··· Records to process
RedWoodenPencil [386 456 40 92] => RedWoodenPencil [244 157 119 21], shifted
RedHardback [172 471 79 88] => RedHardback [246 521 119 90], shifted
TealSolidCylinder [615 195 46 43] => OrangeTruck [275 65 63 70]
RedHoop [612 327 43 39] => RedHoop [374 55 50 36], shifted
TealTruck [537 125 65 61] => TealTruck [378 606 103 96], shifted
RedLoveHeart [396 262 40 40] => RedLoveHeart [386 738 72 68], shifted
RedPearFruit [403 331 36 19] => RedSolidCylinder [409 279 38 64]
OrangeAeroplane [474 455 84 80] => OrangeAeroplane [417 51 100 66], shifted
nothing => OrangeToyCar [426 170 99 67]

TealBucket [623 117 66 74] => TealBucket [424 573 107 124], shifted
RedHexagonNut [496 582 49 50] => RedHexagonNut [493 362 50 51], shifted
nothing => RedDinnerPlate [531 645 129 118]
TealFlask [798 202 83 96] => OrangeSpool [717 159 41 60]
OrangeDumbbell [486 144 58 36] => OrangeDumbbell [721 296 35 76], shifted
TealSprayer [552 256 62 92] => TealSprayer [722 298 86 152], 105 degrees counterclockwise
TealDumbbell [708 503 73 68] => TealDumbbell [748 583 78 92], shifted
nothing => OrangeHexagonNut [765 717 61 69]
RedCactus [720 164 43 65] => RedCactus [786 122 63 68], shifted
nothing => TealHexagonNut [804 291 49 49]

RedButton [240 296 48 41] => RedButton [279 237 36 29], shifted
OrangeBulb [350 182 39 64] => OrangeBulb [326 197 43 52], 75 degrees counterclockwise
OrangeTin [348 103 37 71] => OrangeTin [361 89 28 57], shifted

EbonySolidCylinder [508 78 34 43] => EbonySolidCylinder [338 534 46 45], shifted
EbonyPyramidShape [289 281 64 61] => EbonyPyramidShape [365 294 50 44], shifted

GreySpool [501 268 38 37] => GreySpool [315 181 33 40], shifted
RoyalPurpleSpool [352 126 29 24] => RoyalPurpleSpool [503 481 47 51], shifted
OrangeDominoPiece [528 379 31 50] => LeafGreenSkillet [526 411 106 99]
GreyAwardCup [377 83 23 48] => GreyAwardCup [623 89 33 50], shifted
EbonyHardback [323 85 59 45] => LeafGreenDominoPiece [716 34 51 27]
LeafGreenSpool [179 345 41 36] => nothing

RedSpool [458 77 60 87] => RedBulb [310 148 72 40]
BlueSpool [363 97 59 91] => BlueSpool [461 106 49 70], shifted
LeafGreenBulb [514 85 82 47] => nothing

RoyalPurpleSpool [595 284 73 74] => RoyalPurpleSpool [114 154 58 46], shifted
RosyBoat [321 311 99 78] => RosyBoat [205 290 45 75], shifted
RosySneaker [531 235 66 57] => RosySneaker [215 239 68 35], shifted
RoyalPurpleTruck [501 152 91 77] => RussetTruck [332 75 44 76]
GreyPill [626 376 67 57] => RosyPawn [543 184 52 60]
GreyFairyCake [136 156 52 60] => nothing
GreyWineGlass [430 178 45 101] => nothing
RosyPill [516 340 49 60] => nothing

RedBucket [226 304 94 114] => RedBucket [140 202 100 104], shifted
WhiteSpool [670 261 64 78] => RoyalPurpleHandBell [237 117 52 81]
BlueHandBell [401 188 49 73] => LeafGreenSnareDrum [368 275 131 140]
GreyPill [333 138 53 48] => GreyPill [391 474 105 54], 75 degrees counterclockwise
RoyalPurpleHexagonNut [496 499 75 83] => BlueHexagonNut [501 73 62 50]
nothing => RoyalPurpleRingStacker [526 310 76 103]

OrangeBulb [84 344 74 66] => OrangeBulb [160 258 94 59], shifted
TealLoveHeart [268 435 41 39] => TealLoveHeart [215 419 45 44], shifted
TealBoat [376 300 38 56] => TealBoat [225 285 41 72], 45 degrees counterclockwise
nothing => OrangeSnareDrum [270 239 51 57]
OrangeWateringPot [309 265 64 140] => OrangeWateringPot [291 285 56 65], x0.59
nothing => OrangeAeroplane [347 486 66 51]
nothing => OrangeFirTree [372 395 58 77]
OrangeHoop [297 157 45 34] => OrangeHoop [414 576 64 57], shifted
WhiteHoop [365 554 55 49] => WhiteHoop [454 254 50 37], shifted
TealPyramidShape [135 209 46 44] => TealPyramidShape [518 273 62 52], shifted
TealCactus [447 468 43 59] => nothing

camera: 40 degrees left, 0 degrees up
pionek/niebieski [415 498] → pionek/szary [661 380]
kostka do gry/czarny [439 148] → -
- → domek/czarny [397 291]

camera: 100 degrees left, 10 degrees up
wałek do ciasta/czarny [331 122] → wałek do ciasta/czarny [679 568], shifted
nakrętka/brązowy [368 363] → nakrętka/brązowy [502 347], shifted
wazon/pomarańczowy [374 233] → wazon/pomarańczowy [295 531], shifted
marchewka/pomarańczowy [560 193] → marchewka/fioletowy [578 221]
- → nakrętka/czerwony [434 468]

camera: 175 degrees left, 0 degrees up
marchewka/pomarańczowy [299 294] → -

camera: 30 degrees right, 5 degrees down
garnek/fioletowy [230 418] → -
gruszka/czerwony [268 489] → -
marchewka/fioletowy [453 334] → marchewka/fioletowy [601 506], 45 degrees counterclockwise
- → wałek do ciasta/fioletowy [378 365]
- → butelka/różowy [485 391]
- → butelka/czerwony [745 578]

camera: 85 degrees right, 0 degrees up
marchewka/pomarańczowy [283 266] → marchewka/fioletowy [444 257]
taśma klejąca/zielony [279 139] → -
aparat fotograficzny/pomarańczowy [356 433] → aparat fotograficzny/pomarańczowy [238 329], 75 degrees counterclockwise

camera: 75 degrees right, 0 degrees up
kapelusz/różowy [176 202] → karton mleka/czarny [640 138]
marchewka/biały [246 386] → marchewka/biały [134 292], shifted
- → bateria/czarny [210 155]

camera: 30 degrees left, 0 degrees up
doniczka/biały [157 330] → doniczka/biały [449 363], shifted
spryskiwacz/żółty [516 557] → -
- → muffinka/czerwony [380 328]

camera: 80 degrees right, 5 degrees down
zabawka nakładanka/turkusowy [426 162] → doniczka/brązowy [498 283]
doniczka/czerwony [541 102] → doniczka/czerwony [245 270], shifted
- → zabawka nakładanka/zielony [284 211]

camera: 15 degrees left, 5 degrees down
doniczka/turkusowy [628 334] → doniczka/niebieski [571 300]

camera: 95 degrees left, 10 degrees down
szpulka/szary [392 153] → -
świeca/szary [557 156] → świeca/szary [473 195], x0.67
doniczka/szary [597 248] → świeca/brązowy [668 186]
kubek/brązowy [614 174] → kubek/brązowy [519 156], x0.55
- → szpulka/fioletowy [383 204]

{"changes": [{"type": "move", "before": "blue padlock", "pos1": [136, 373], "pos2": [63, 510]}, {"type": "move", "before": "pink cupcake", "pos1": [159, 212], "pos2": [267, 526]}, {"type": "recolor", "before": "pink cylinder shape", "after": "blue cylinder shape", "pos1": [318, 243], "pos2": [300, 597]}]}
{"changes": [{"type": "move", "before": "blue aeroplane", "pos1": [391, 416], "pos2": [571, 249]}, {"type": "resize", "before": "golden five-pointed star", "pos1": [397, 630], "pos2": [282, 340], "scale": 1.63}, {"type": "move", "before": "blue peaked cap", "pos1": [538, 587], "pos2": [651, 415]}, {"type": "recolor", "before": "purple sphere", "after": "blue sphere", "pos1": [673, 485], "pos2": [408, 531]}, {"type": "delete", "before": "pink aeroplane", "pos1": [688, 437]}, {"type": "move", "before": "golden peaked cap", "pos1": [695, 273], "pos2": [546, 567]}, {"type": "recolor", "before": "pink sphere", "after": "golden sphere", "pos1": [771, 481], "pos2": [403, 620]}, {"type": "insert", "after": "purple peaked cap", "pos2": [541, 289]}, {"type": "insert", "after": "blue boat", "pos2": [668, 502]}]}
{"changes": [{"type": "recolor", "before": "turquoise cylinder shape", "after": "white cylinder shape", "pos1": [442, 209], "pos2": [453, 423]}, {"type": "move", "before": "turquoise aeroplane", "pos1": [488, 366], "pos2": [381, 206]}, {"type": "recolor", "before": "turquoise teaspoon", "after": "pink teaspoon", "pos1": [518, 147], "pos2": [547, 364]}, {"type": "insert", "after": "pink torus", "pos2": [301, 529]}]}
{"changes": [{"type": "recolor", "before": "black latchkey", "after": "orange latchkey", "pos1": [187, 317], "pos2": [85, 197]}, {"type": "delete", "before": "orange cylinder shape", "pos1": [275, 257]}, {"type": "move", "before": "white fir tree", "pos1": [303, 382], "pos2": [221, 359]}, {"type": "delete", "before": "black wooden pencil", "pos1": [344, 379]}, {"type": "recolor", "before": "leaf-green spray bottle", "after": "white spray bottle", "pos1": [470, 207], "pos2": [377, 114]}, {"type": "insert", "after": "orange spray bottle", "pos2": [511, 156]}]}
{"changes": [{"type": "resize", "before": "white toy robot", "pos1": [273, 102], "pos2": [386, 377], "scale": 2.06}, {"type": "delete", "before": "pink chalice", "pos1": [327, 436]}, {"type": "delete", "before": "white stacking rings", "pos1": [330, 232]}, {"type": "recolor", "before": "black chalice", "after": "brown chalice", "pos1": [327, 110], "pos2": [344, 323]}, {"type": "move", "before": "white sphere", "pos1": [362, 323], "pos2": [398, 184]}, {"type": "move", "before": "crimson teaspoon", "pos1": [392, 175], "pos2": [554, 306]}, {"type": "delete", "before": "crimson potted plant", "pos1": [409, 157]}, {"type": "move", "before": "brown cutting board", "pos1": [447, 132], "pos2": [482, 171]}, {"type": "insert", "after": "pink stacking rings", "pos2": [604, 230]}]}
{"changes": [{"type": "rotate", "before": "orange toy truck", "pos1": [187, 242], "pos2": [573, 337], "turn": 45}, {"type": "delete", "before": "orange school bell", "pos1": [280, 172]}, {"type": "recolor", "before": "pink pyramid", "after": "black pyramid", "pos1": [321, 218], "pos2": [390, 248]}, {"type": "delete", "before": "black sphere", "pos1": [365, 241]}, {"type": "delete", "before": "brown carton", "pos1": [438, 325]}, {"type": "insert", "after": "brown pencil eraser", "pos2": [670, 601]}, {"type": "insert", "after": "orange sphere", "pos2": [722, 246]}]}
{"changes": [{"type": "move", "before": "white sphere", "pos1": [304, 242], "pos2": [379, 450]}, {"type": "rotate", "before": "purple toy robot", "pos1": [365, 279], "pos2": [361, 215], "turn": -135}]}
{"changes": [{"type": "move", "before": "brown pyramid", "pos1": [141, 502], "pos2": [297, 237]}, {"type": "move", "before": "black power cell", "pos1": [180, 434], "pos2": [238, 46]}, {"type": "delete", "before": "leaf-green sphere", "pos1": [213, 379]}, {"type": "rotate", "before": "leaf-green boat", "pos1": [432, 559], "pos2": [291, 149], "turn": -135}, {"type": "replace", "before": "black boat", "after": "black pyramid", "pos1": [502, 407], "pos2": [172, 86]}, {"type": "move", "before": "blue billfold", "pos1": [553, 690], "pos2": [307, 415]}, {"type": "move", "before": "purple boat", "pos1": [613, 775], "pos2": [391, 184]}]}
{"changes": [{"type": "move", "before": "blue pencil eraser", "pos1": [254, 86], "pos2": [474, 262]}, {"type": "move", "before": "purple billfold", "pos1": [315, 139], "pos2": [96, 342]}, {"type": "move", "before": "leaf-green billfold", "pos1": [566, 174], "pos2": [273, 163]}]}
······
Task to complete → From the records above, print only the lines between the one holding "RedPearFruit [403 331" and the one holding "OrangeAeroplane [474 455", inclusive, exactly as they stand.

Task result →
RedPearFruit [403 331 36 19] => RedSolidCylinder [409 279 38 64]
OrangeAeroplane [474 455 84 80] => OrangeAeroplane [417 51 100 66], shifted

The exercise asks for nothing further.